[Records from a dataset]

•••

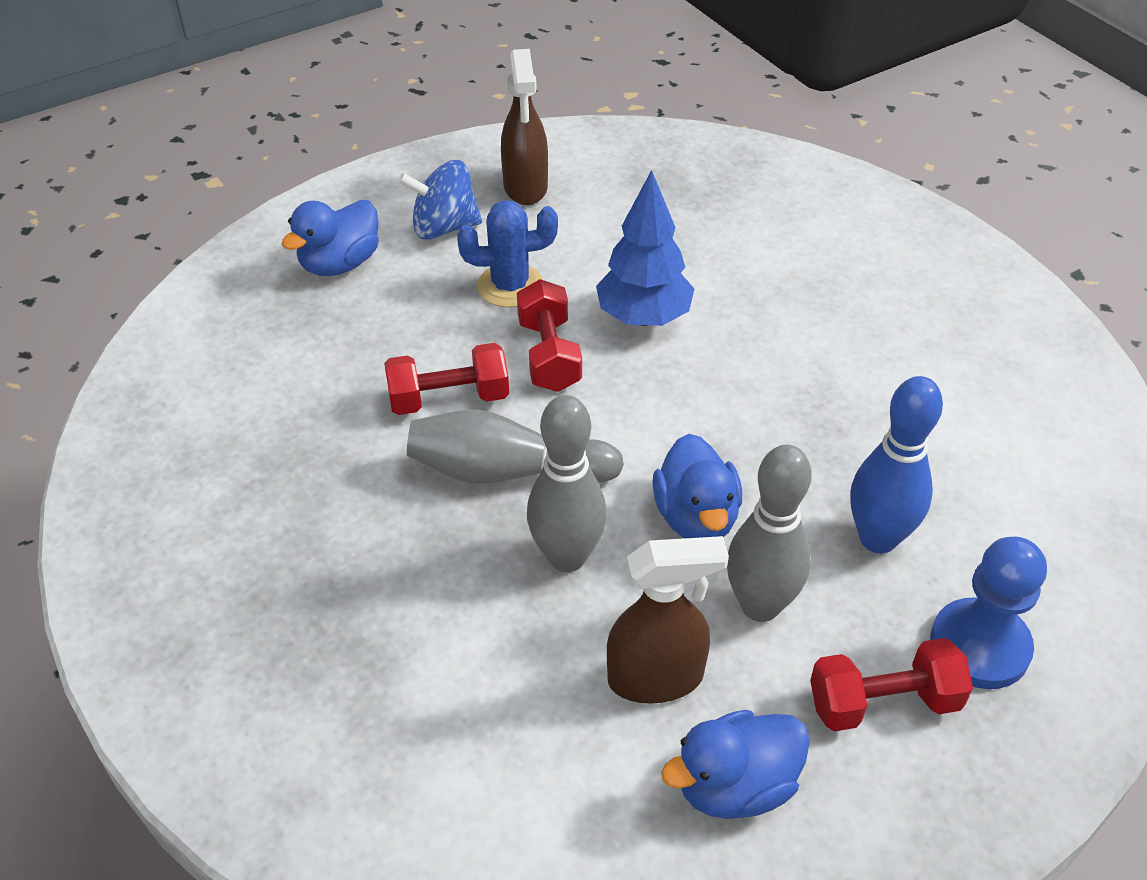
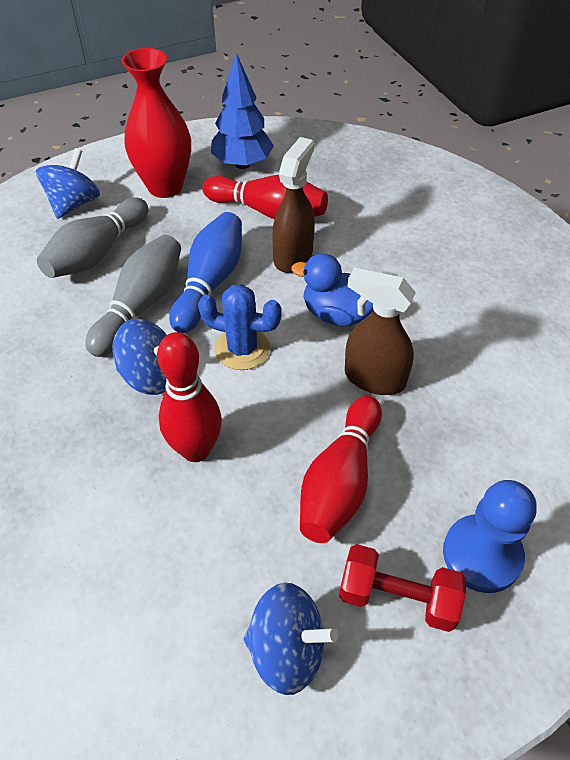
blue duck: 3 -> 1
blue spinning top: 1 -> 3
grey bowling pin: 3 -> 2
red bowling pin: 0 -> 3
red dumbbell: 3 -> 1
red vase: 0 -> 1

•••

• [Assigned task]: Report all lines in the records that include the string "bowling".

• [Completed exercise]:
grey bowling pin: 3 -> 2
red bowling pin: 0 -> 3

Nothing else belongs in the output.